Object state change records

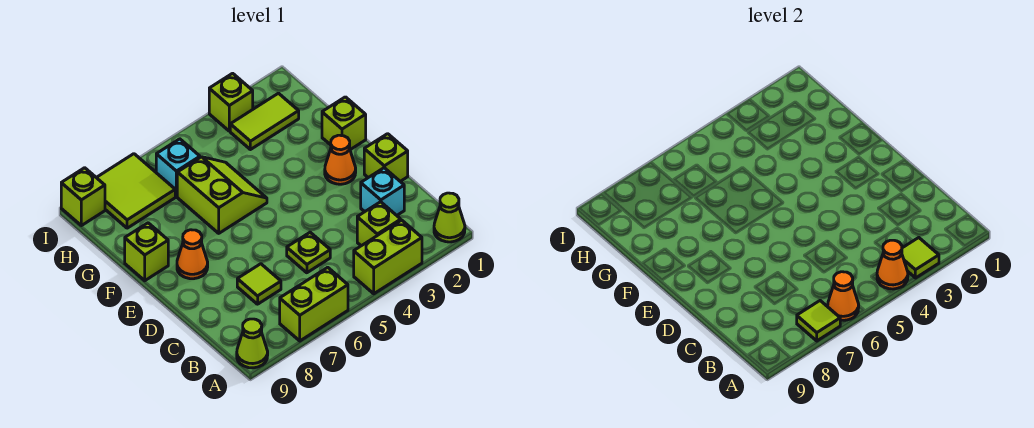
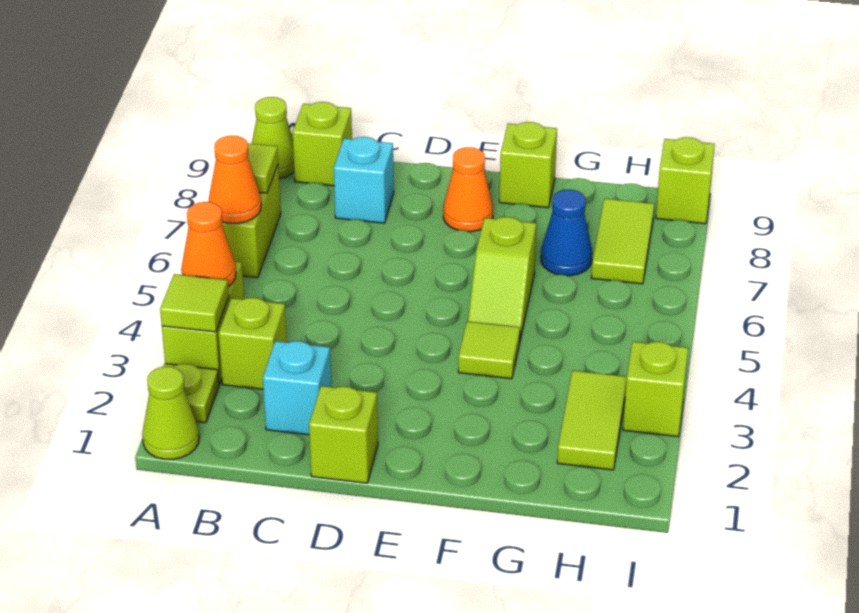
lime plate C5 level 1 -> lime plate A2 level 1
lime tile C7 level 1 -> lime tile F4 level 1
orange cone E2 level 1 -> none
lime brick F1 level 1 -> lime brick B9 level 1
lime slope F5:G6 level 1 top 6 -> lime slope F5:F6 level 1 top 6
none -> blue cone G7 level 1
cyan brick H6 level 1 -> cyan brick C8 level 1
lime tile H7:I8 level 1 -> lime tile H7:H8 level 1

— ABOUT THIS TASK —
Line by line, transcribe the records exactly, omitting the images.

— EXERCISE OUTPUT —
lime plate C5 level 1 -> lime plate A2 level 1
lime tile C7 level 1 -> lime tile F4 level 1
orange cone E2 level 1 -> none
lime brick F1 level 1 -> lime brick B9 level 1
lime slope F5:G6 level 1 top 6 -> lime slope F5:F6 level 1 top 6
none -> blue cone G7 level 1
cyan brick H6 level 1 -> cyan brick C8 level 1
lime tile H7:I8 level 1 -> lime tile H7:H8 level 1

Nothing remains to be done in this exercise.